● TO DO
Only the words of the entries are wanted, repeated exactly and without images.

● PROVIDED DATA
====
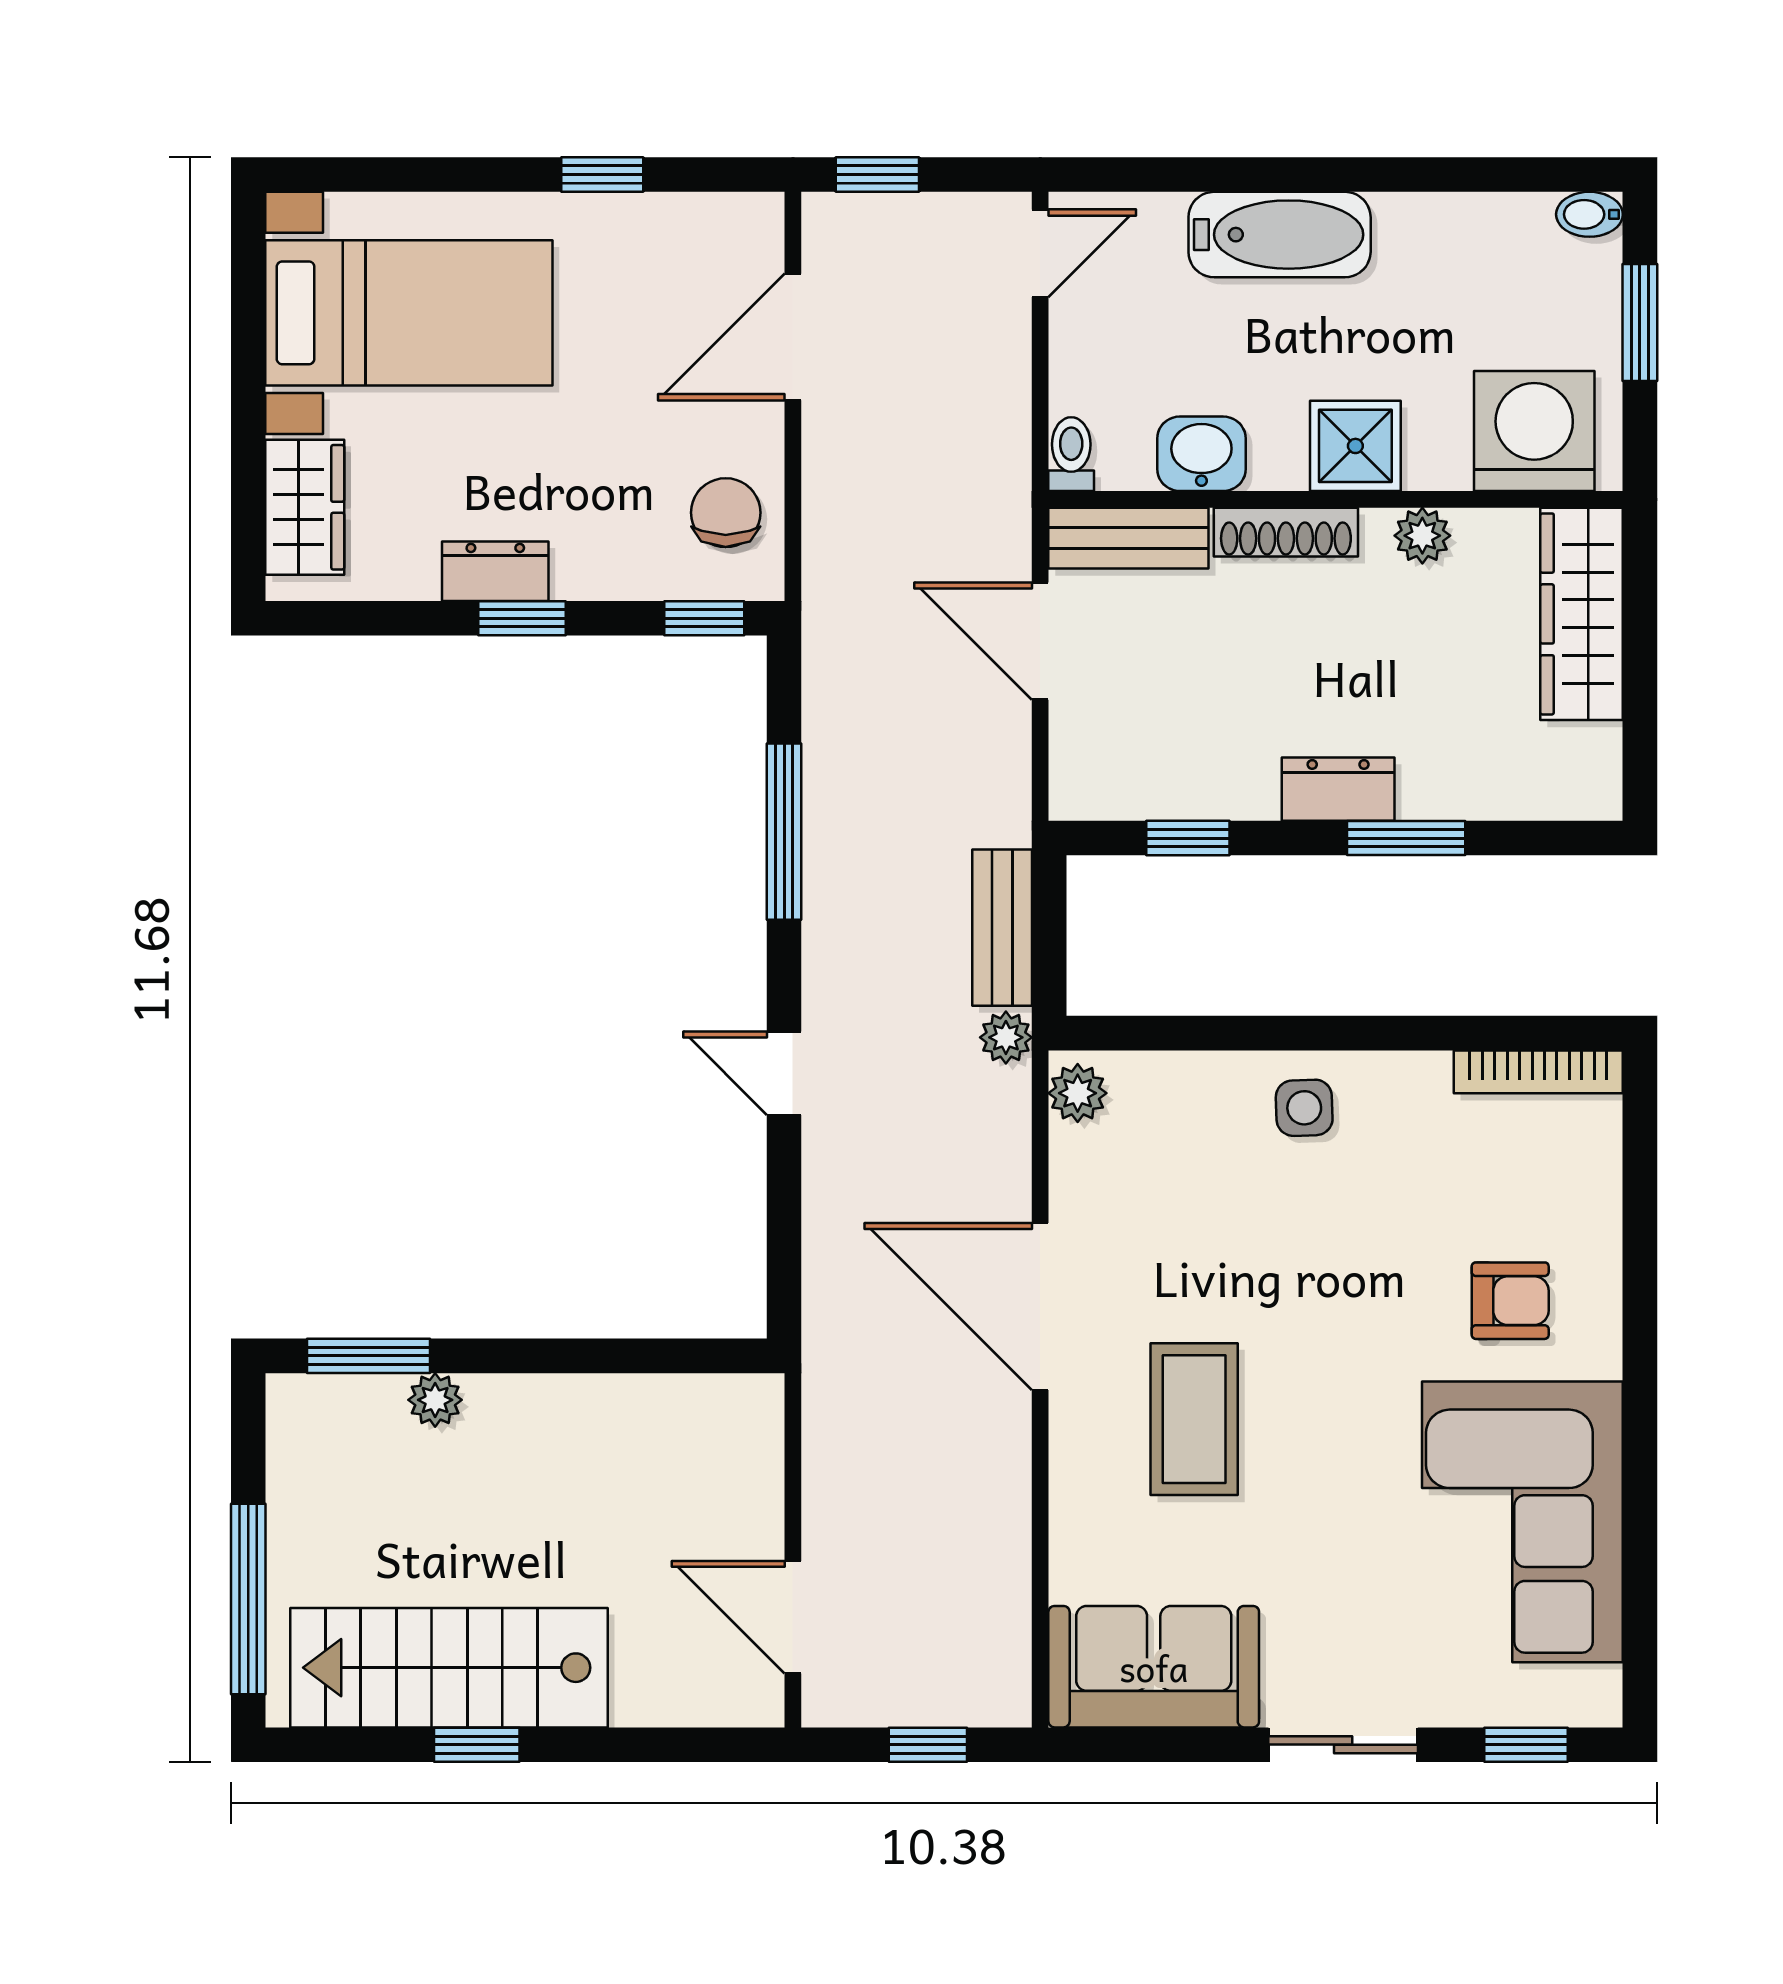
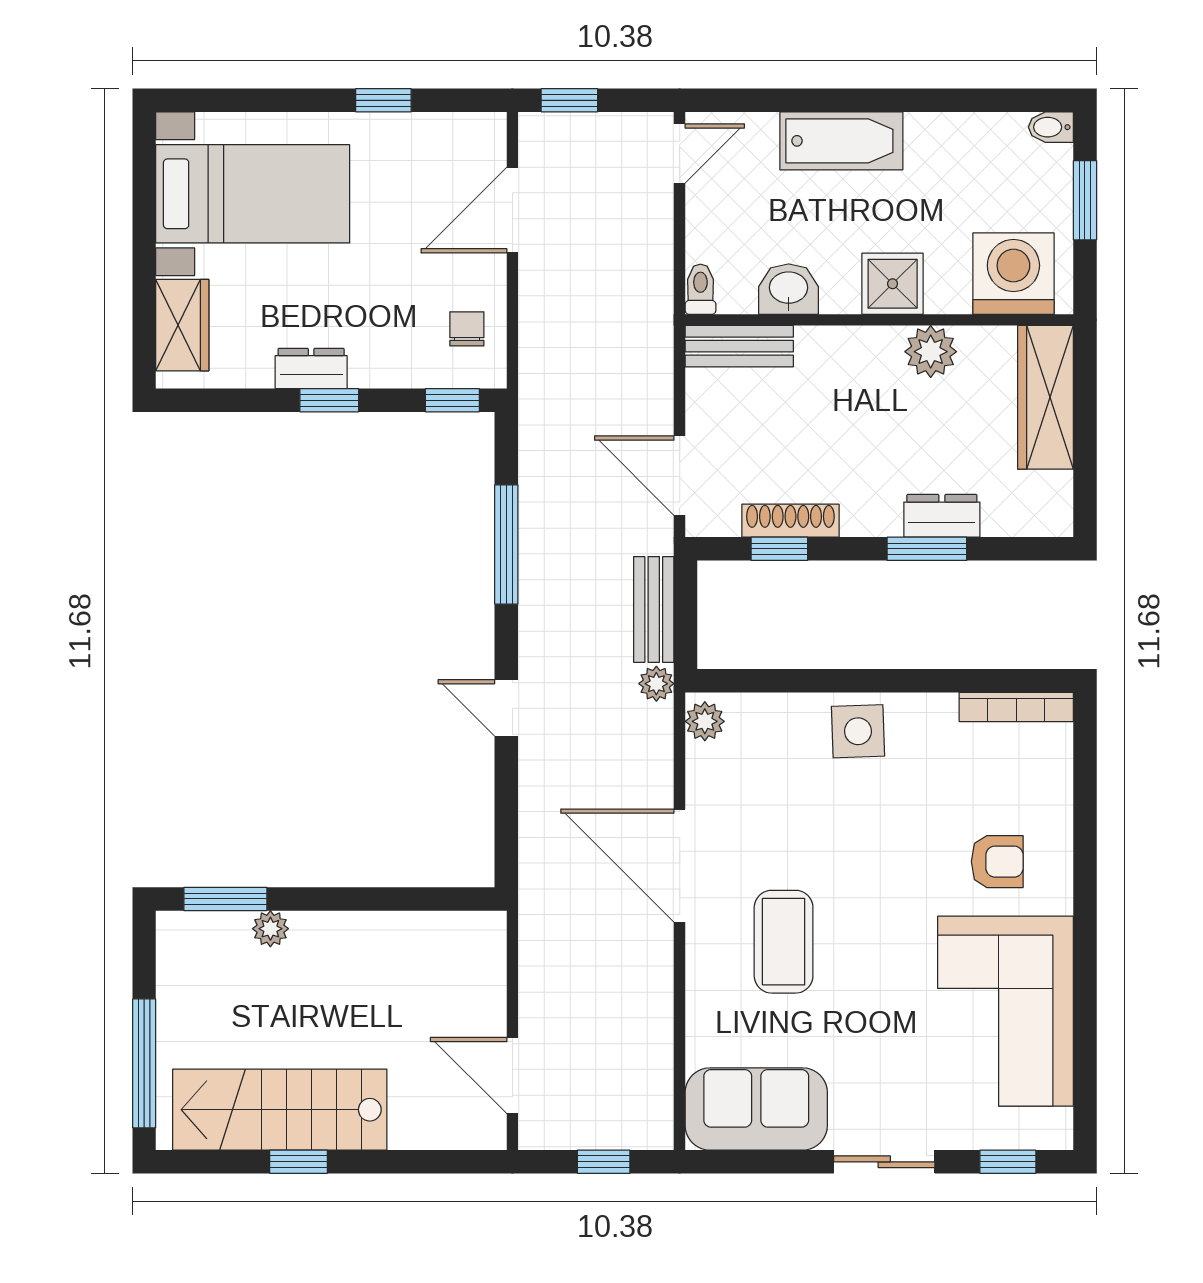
chair: (726, 513) -> (467, 329), width x0.73, depth x0.73
shoe rack: (1286, 532) -> (790, 521), moved, turned 180
plant: (1422, 536) -> (931, 352), width x1.38, depth x1.38
door: (1040, 641) -> (680, 476), moved
dresser: (1338, 789) -> (942, 516), moved
side table: (1304, 1108) -> (858, 731), width x1.37, depth x1.37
====
● EXERCISE SOLUTION
chair: (726, 513) -> (467, 329), width x0.73, depth x0.73
shoe rack: (1286, 532) -> (790, 521), moved, turned 180
plant: (1422, 536) -> (931, 352), width x1.38, depth x1.38
door: (1040, 641) -> (680, 476), moved
dresser: (1338, 789) -> (942, 516), moved
side table: (1304, 1108) -> (858, 731), width x1.37, depth x1.37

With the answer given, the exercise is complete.